What the exercise asks: From the records below, please repeat exactly the line that has "D3: LED blue", the line that has "U2: NOT 74LS04", and every line between them, and nothing else.

Dataset content:
-=-=-

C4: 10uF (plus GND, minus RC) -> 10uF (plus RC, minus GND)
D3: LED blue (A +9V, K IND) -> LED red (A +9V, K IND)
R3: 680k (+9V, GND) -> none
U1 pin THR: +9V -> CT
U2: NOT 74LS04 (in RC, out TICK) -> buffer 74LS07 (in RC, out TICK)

-=-=-

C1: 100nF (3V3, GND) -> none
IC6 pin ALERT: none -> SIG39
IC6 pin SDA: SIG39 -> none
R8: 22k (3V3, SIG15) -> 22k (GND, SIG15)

-=-=-

Solution to this exercise:
D3: LED blue (A +9V, K IND) -> LED red (A +9V, K IND)
R3: 680k (+9V, GND) -> none
U1 pin THR: +9V -> CT
U2: NOT 74LS04 (in RC, out TICK) -> buffer 74LS07 (in RC, out TICK)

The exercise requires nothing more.